ACTIVITY | Using only the records, tally the lines with "black" in them and state that total by itself.

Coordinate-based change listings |
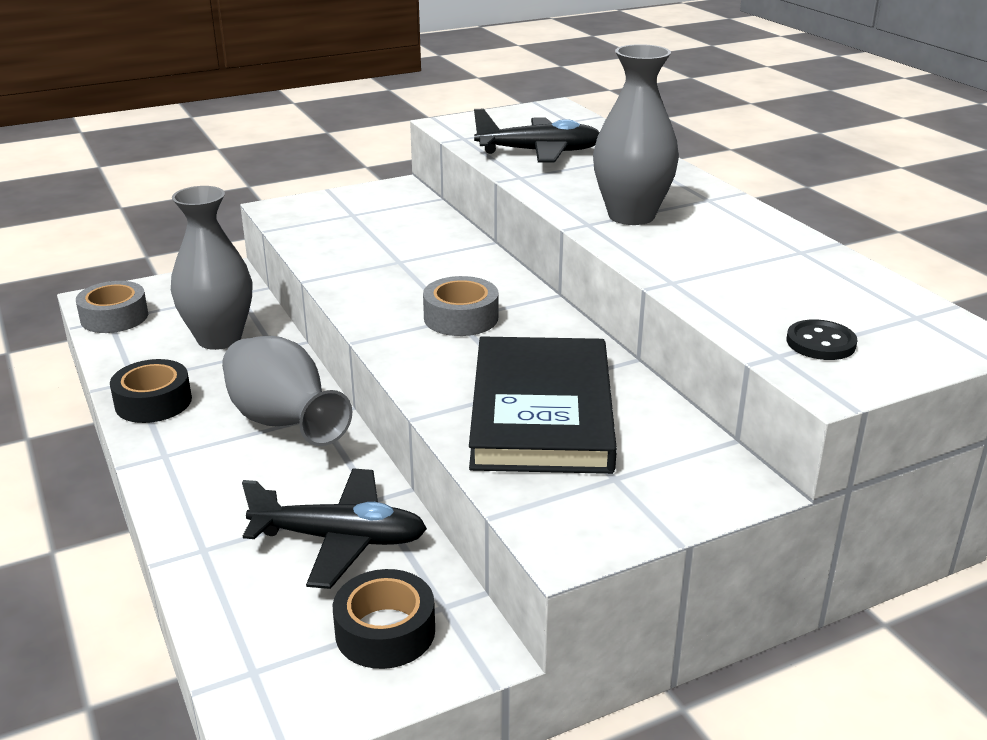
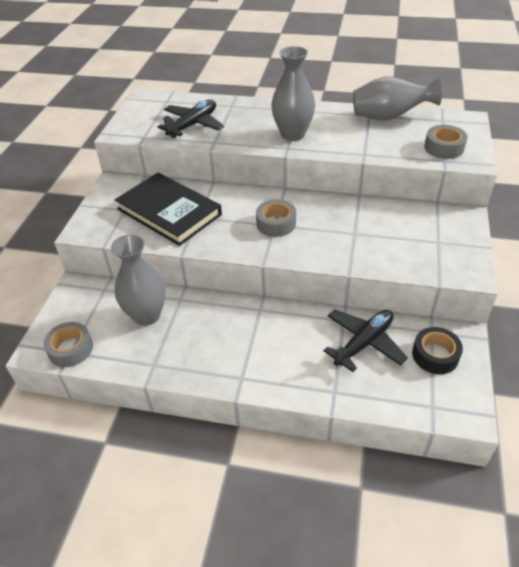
camera: 50 degrees left, 15 degrees up
(153, 402) = (185, 364): black tape -> none
(283, 423) = (254, 324): grey vase -> grey vase (389, 117)
(542, 412) = (376, 237): black book -> black book (169, 212)
(820, 343) = (444, 148): black button -> grey tape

WRITTEN ANSWER | 3